>>>

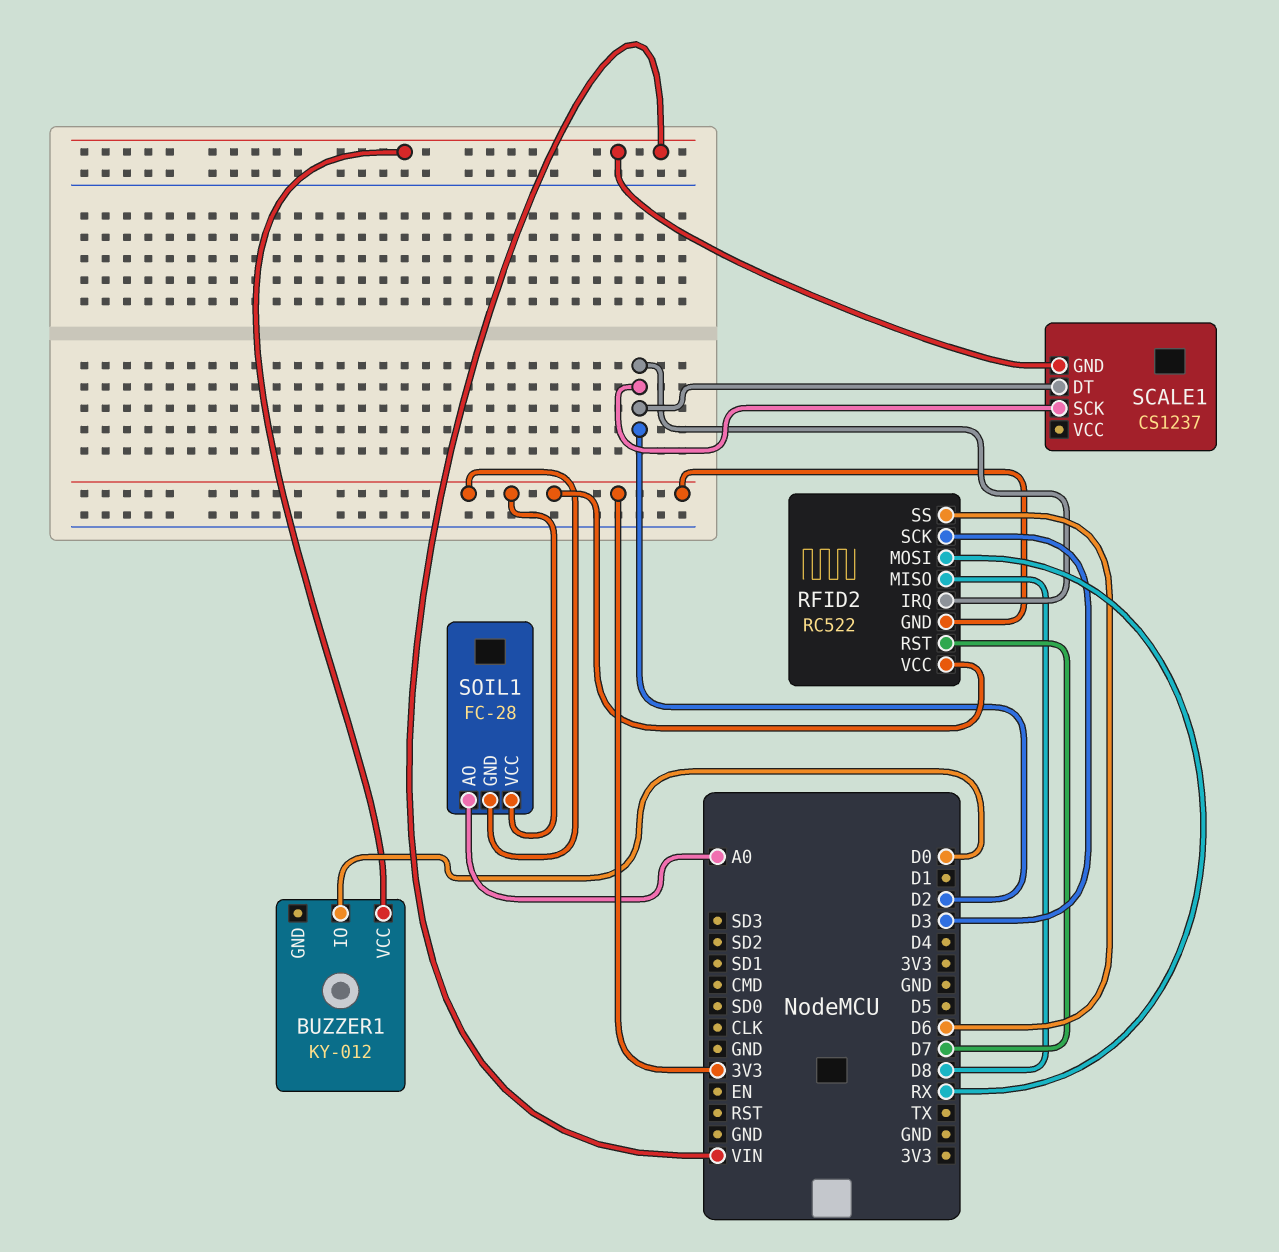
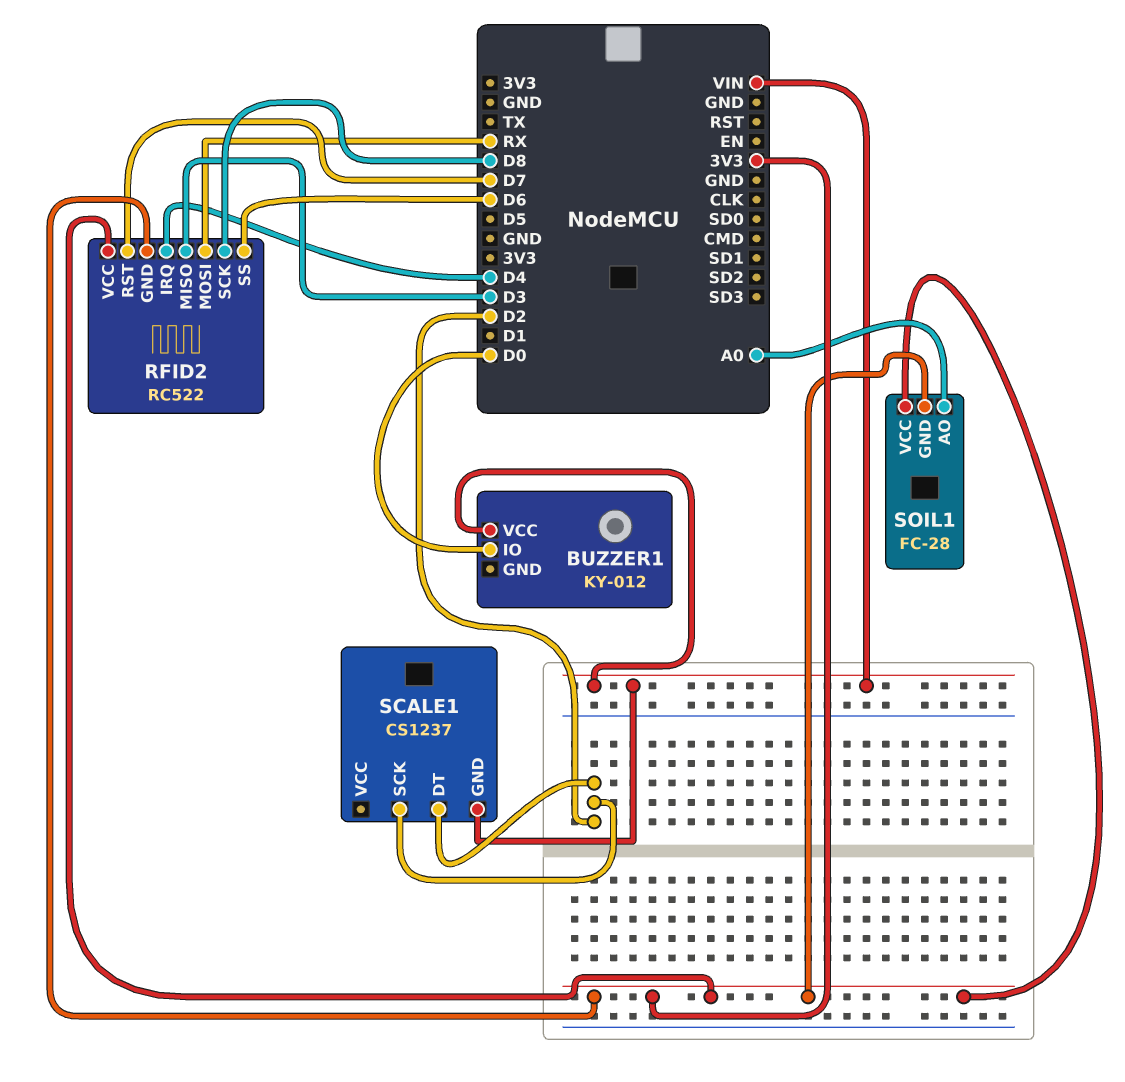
RFID2 pin IRQ: D2 -> D4
RFID2 pin MISO: D8 -> D3
RFID2 pin SCK: D3 -> D8

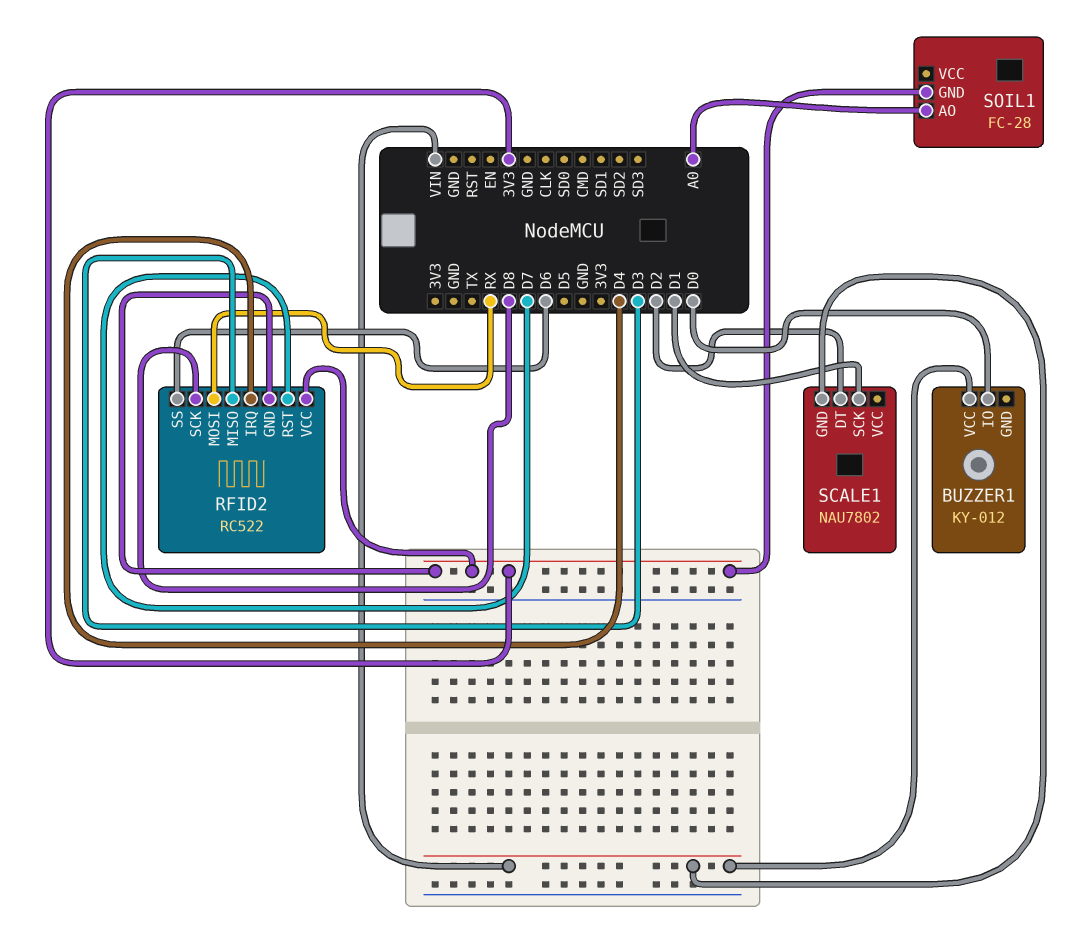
SCALE1: CS1237 -> NAU7802
SCALE1 pin SCK: D2 -> D1
SOIL1 pin VCC: 3V3 -> none

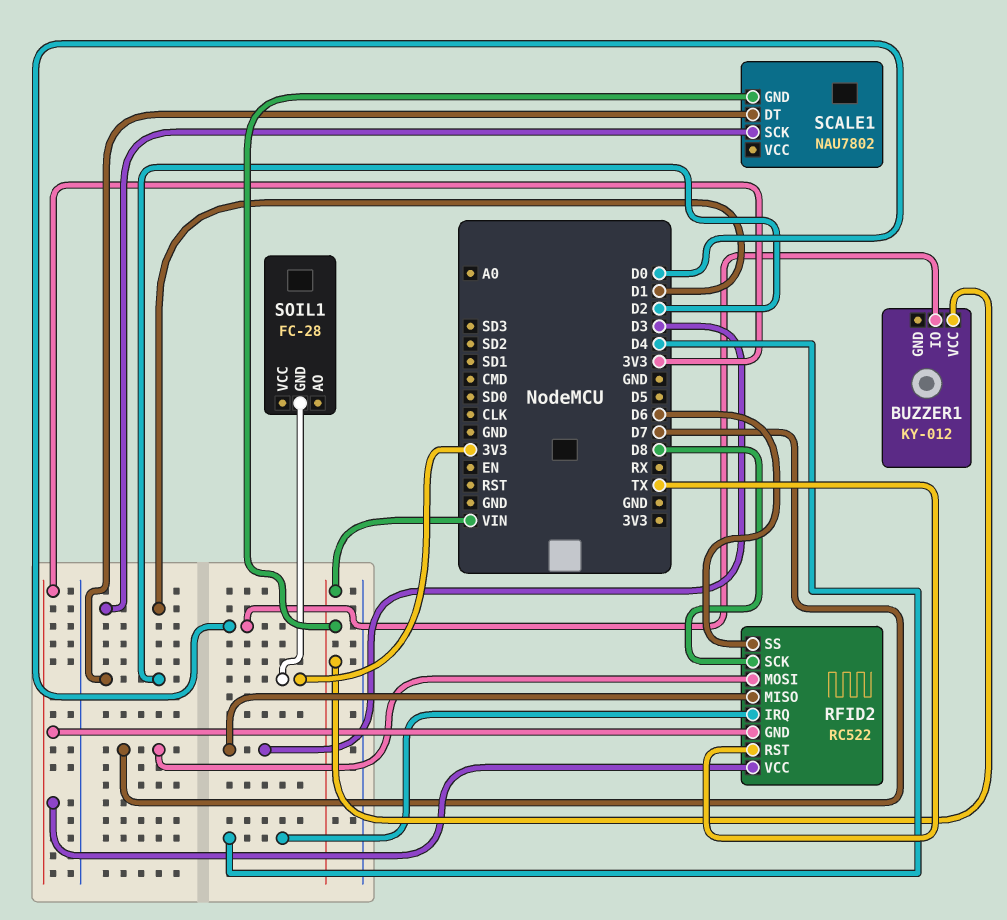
RFID2 pin MOSI: RX -> D7
RFID2 pin RST: D7 -> TX
SOIL1 pin AO: A0 -> none

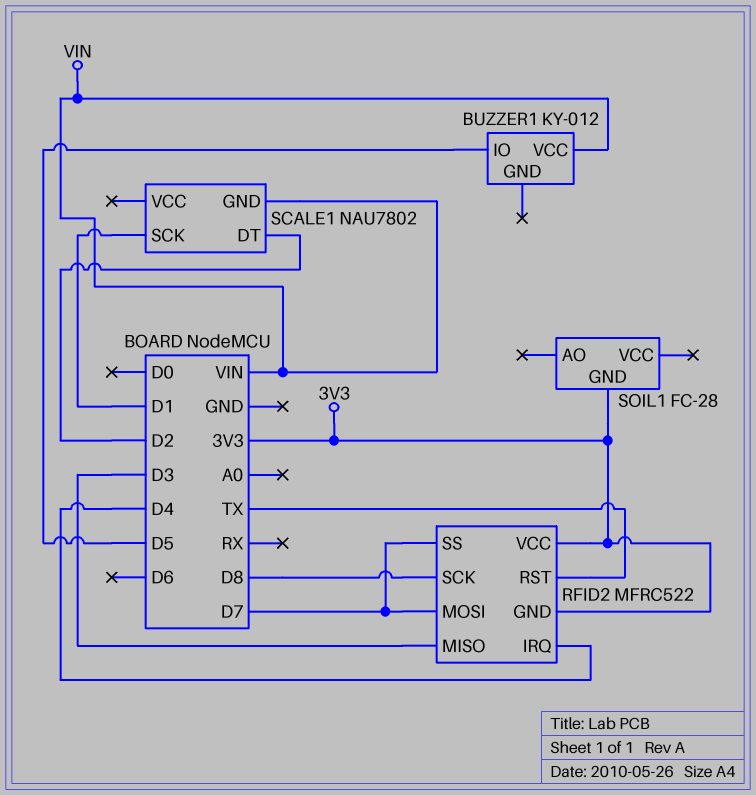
BUZZER1 pin IO: D0 -> D5
RFID2: RC522 -> MFRC522
RFID2 pin SS: D6 -> D7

<<<

PROBLEM REQUIREMENTS: Your answer should be an exact copy of the records above, with no pictures in it.

RESPONSE:
RFID2 pin IRQ: D2 -> D4
RFID2 pin MISO: D8 -> D3
RFID2 pin SCK: D3 -> D8

SCALE1: CS1237 -> NAU7802
SCALE1 pin SCK: D2 -> D1
SOIL1 pin VCC: 3V3 -> none

RFID2 pin MOSI: RX -> D7
RFID2 pin RST: D7 -> TX
SOIL1 pin AO: A0 -> none

BUZZER1 pin IO: D0 -> D5
RFID2: RC522 -> MFRC522
RFID2 pin SS: D6 -> D7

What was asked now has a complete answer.